___ EXERCISE INPUTS

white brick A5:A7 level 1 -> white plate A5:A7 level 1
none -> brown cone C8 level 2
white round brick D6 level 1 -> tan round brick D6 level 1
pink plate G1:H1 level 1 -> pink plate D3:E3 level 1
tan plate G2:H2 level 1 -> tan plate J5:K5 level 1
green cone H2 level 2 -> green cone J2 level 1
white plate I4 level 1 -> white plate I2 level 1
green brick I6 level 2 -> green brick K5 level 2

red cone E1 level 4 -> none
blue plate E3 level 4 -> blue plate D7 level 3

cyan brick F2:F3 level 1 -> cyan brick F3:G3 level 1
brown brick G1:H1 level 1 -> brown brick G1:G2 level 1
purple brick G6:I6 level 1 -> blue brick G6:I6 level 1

______
___ EXERCISE INPUTS

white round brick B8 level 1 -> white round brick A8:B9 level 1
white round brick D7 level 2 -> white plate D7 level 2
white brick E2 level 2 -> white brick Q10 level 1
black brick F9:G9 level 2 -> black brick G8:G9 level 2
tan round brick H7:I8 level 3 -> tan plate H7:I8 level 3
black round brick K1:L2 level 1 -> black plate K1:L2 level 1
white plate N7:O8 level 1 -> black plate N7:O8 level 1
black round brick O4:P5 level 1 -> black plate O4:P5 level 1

______

■ WHAT YOU SHOULD DO: Your answer should be the lines above, from the line containing "white round brick D6" up to and including the line containing "blue plate E3", reproduced exactly and with nothing else.

■ EXERCISE SOLUTION:
white round brick D6 level 1 -> tan round brick D6 level 1
pink plate G1:H1 level 1 -> pink plate D3:E3 level 1
tan plate G2:H2 level 1 -> tan plate J5:K5 level 1
green cone H2 level 2 -> green cone J2 level 1
white plate I4 level 1 -> white plate I2 level 1
green brick I6 level 2 -> green brick K5 level 2

red cone E1 level 4 -> none
blue plate E3 level 4 -> blue plate D7 level 3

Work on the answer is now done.